■ WHAT IS EXPECTED: Retype every line below precisely as it appears.

Saved data entries
◆ ◆ ◆

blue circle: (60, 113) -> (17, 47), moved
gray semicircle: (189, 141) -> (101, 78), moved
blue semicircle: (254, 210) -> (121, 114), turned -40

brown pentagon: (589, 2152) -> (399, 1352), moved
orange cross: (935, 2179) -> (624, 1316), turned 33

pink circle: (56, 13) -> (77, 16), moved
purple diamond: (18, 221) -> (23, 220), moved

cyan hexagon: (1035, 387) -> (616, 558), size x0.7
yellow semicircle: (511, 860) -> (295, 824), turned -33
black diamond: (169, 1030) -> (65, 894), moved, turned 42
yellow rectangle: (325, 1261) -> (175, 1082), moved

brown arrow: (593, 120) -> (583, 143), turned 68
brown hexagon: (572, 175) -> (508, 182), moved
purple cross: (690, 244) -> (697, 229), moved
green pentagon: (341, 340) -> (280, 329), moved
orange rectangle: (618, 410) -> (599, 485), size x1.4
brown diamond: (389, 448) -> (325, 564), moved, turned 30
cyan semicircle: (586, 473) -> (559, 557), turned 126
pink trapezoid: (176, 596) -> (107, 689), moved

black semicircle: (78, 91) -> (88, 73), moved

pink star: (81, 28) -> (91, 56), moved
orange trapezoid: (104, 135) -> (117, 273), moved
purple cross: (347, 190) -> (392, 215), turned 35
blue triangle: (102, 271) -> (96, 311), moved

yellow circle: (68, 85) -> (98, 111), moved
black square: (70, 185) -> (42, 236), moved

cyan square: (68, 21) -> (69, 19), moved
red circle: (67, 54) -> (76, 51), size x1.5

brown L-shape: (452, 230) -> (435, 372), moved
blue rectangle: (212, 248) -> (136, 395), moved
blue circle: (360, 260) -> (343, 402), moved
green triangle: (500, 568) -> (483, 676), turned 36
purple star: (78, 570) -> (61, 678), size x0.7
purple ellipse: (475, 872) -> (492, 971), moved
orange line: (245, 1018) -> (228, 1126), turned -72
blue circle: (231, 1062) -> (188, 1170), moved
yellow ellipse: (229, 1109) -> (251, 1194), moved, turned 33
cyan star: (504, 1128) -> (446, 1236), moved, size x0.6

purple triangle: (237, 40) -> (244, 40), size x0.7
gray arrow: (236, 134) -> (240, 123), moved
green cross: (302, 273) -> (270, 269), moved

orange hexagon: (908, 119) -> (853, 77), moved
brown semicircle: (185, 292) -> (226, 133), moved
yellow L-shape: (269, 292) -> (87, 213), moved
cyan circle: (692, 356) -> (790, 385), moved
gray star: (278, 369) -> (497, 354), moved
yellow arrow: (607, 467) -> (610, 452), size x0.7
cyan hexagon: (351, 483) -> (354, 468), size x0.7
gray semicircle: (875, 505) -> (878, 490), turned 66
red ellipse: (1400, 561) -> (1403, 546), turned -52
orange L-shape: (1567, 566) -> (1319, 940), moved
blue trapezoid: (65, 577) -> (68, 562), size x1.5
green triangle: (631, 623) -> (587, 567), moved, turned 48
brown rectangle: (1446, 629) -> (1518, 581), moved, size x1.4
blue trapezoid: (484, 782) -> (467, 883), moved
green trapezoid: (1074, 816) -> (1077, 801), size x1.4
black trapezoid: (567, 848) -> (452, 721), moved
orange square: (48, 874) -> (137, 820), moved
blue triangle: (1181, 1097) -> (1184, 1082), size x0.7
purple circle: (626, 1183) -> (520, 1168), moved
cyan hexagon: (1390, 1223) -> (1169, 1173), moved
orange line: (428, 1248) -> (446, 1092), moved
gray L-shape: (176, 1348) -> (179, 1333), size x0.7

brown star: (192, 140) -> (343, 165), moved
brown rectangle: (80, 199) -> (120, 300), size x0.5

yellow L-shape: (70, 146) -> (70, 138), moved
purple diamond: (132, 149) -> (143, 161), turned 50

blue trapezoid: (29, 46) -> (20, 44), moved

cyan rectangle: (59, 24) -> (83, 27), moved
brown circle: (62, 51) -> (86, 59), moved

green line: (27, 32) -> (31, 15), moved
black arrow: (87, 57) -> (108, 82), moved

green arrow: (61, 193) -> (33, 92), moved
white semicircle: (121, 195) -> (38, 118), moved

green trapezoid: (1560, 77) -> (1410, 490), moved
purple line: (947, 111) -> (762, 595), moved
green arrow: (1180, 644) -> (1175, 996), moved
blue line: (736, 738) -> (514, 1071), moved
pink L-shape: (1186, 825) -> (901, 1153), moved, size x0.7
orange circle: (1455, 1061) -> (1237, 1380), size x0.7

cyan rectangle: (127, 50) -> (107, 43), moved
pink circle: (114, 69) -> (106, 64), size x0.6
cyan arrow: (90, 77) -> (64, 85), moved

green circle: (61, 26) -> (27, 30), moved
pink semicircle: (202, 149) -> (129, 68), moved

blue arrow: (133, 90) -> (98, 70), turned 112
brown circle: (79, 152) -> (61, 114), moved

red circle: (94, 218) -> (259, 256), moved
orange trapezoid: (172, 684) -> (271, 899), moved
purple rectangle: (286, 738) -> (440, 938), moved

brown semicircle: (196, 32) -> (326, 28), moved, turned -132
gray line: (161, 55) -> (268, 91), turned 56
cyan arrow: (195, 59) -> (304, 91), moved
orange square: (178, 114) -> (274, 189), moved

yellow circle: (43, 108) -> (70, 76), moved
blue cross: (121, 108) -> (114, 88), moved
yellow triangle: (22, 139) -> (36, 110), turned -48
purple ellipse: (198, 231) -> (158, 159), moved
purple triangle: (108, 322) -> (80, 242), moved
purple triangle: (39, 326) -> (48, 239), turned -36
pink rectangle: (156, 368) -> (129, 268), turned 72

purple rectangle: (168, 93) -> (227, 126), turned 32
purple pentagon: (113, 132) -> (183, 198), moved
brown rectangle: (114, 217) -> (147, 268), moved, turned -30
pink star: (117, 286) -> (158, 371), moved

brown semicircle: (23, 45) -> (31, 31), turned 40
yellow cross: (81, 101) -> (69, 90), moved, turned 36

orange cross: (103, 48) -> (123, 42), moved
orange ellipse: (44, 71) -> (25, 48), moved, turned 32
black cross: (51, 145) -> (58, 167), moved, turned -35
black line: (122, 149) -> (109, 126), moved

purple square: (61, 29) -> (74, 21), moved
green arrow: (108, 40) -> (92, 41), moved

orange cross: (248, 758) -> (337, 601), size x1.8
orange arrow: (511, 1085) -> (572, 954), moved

◆ ◆ ◆

■ RESULT OF THE TASK:
blue circle: (60, 113) -> (17, 47), moved
gray semicircle: (189, 141) -> (101, 78), moved
blue semicircle: (254, 210) -> (121, 114), turned -40

brown pentagon: (589, 2152) -> (399, 1352), moved
orange cross: (935, 2179) -> (624, 1316), turned 33

pink circle: (56, 13) -> (77, 16), moved
purple diamond: (18, 221) -> (23, 220), moved

cyan hexagon: (1035, 387) -> (616, 558), size x0.7
yellow semicircle: (511, 860) -> (295, 824), turned -33
black diamond: (169, 1030) -> (65, 894), moved, turned 42
yellow rectangle: (325, 1261) -> (175, 1082), moved

brown arrow: (593, 120) -> (583, 143), turned 68
brown hexagon: (572, 175) -> (508, 182), moved
purple cross: (690, 244) -> (697, 229), moved
green pentagon: (341, 340) -> (280, 329), moved
orange rectangle: (618, 410) -> (599, 485), size x1.4
brown diamond: (389, 448) -> (325, 564), moved, turned 30
cyan semicircle: (586, 473) -> (559, 557), turned 126
pink trapezoid: (176, 596) -> (107, 689), moved

black semicircle: (78, 91) -> (88, 73), moved

pink star: (81, 28) -> (91, 56), moved
orange trapezoid: (104, 135) -> (117, 273), moved
purple cross: (347, 190) -> (392, 215), turned 35
blue triangle: (102, 271) -> (96, 311), moved

yellow circle: (68, 85) -> (98, 111), moved
black square: (70, 185) -> (42, 236), moved

cyan square: (68, 21) -> (69, 19), moved
red circle: (67, 54) -> (76, 51), size x1.5

brown L-shape: (452, 230) -> (435, 372), moved
blue rectangle: (212, 248) -> (136, 395), moved
blue circle: (360, 260) -> (343, 402), moved
green triangle: (500, 568) -> (483, 676), turned 36
purple star: (78, 570) -> (61, 678), size x0.7
purple ellipse: (475, 872) -> (492, 971), moved
orange line: (245, 1018) -> (228, 1126), turned -72
blue circle: (231, 1062) -> (188, 1170), moved
yellow ellipse: (229, 1109) -> (251, 1194), moved, turned 33
cyan star: (504, 1128) -> (446, 1236), moved, size x0.6

purple triangle: (237, 40) -> (244, 40), size x0.7
gray arrow: (236, 134) -> (240, 123), moved
green cross: (302, 273) -> (270, 269), moved

orange hexagon: (908, 119) -> (853, 77), moved
brown semicircle: (185, 292) -> (226, 133), moved
yellow L-shape: (269, 292) -> (87, 213), moved
cyan circle: (692, 356) -> (790, 385), moved
gray star: (278, 369) -> (497, 354), moved
yellow arrow: (607, 467) -> (610, 452), size x0.7
cyan hexagon: (351, 483) -> (354, 468), size x0.7
gray semicircle: (875, 505) -> (878, 490), turned 66
red ellipse: (1400, 561) -> (1403, 546), turned -52
orange L-shape: (1567, 566) -> (1319, 940), moved
blue trapezoid: (65, 577) -> (68, 562), size x1.5
green triangle: (631, 623) -> (587, 567), moved, turned 48
brown rectangle: (1446, 629) -> (1518, 581), moved, size x1.4
blue trapezoid: (484, 782) -> (467, 883), moved
green trapezoid: (1074, 816) -> (1077, 801), size x1.4
black trapezoid: (567, 848) -> (452, 721), moved
orange square: (48, 874) -> (137, 820), moved
blue triangle: (1181, 1097) -> (1184, 1082), size x0.7
purple circle: (626, 1183) -> (520, 1168), moved
cyan hexagon: (1390, 1223) -> (1169, 1173), moved
orange line: (428, 1248) -> (446, 1092), moved
gray L-shape: (176, 1348) -> (179, 1333), size x0.7

brown star: (192, 140) -> (343, 165), moved
brown rectangle: (80, 199) -> (120, 300), size x0.5

yellow L-shape: (70, 146) -> (70, 138), moved
purple diamond: (132, 149) -> (143, 161), turned 50

blue trapezoid: (29, 46) -> (20, 44), moved

cyan rectangle: (59, 24) -> (83, 27), moved
brown circle: (62, 51) -> (86, 59), moved

green line: (27, 32) -> (31, 15), moved
black arrow: (87, 57) -> (108, 82), moved

green arrow: (61, 193) -> (33, 92), moved
white semicircle: (121, 195) -> (38, 118), moved

green trapezoid: (1560, 77) -> (1410, 490), moved
purple line: (947, 111) -> (762, 595), moved
green arrow: (1180, 644) -> (1175, 996), moved
blue line: (736, 738) -> (514, 1071), moved
pink L-shape: (1186, 825) -> (901, 1153), moved, size x0.7
orange circle: (1455, 1061) -> (1237, 1380), size x0.7

cyan rectangle: (127, 50) -> (107, 43), moved
pink circle: (114, 69) -> (106, 64), size x0.6
cyan arrow: (90, 77) -> (64, 85), moved

green circle: (61, 26) -> (27, 30), moved
pink semicircle: (202, 149) -> (129, 68), moved

blue arrow: (133, 90) -> (98, 70), turned 112
brown circle: (79, 152) -> (61, 114), moved

red circle: (94, 218) -> (259, 256), moved
orange trapezoid: (172, 684) -> (271, 899), moved
purple rectangle: (286, 738) -> (440, 938), moved

brown semicircle: (196, 32) -> (326, 28), moved, turned -132
gray line: (161, 55) -> (268, 91), turned 56
cyan arrow: (195, 59) -> (304, 91), moved
orange square: (178, 114) -> (274, 189), moved

yellow circle: (43, 108) -> (70, 76), moved
blue cross: (121, 108) -> (114, 88), moved
yellow triangle: (22, 139) -> (36, 110), turned -48
purple ellipse: (198, 231) -> (158, 159), moved
purple triangle: (108, 322) -> (80, 242), moved
purple triangle: (39, 326) -> (48, 239), turned -36
pink rectangle: (156, 368) -> (129, 268), turned 72

purple rectangle: (168, 93) -> (227, 126), turned 32
purple pentagon: (113, 132) -> (183, 198), moved
brown rectangle: (114, 217) -> (147, 268), moved, turned -30
pink star: (117, 286) -> (158, 371), moved

brown semicircle: (23, 45) -> (31, 31), turned 40
yellow cross: (81, 101) -> (69, 90), moved, turned 36

orange cross: (103, 48) -> (123, 42), moved
orange ellipse: (44, 71) -> (25, 48), moved, turned 32
black cross: (51, 145) -> (58, 167), moved, turned -35
black line: (122, 149) -> (109, 126), moved

purple square: (61, 29) -> (74, 21), moved
green arrow: (108, 40) -> (92, 41), moved

orange cross: (248, 758) -> (337, 601), size x1.8
orange arrow: (511, 1085) -> (572, 954), moved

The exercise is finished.